## [Problem]
Your task is to extract every entry that follows word for word while excluding the pictures.

## [Data extract]
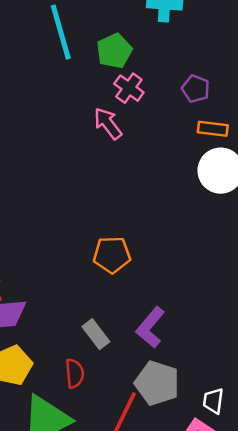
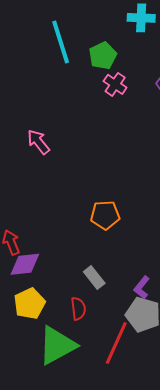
pink arrow: (108, 123) -> (38, 142), moved
purple L-shape: (150, 327) -> (142, 287), moved, size x0.7

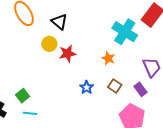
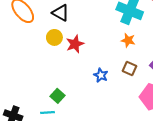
orange star: (108, 58) -> (128, 40), moved
green square: (23, 96) -> (58, 96), moved

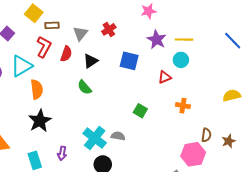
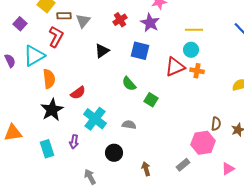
gray triangle: (80, 33) -> (83, 21), moved
purple star: (157, 40) -> (150, 23), moved
red semicircle: (66, 54) -> (78, 93), moved, turned 35
red triangle: (165, 77) -> (175, 67), size x1.5
green semicircle: (84, 87) -> (129, 84), moved
orange cross: (183, 106) -> (197, 71), moved
cyan cross: (95, 138) -> (95, 119), moved

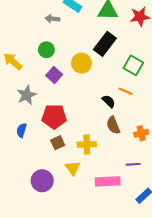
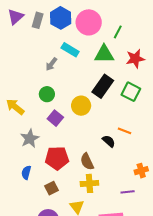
gray arrow: (52, 19) -> (51, 64), turned -56
green square: (133, 65) -> (131, 92), moved
brown semicircle: (113, 125) -> (87, 162), moved
brown square: (58, 143) -> (52, 188), moved
purple line: (133, 164) -> (128, 192), moved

## [Output of the exercise]
pink arrow: (108, 123) -> (38, 142), moved
purple L-shape: (150, 327) -> (142, 287), moved, size x0.7

orange star: (108, 58) -> (128, 40), moved
green square: (23, 96) -> (58, 96), moved

gray triangle: (80, 33) -> (83, 21), moved
purple star: (157, 40) -> (150, 23), moved
red semicircle: (66, 54) -> (78, 93), moved, turned 35
red triangle: (165, 77) -> (175, 67), size x1.5
green semicircle: (84, 87) -> (129, 84), moved
orange cross: (183, 106) -> (197, 71), moved
cyan cross: (95, 138) -> (95, 119), moved

gray arrow: (52, 19) -> (51, 64), turned -56
green square: (133, 65) -> (131, 92), moved
brown semicircle: (113, 125) -> (87, 162), moved
brown square: (58, 143) -> (52, 188), moved
purple line: (133, 164) -> (128, 192), moved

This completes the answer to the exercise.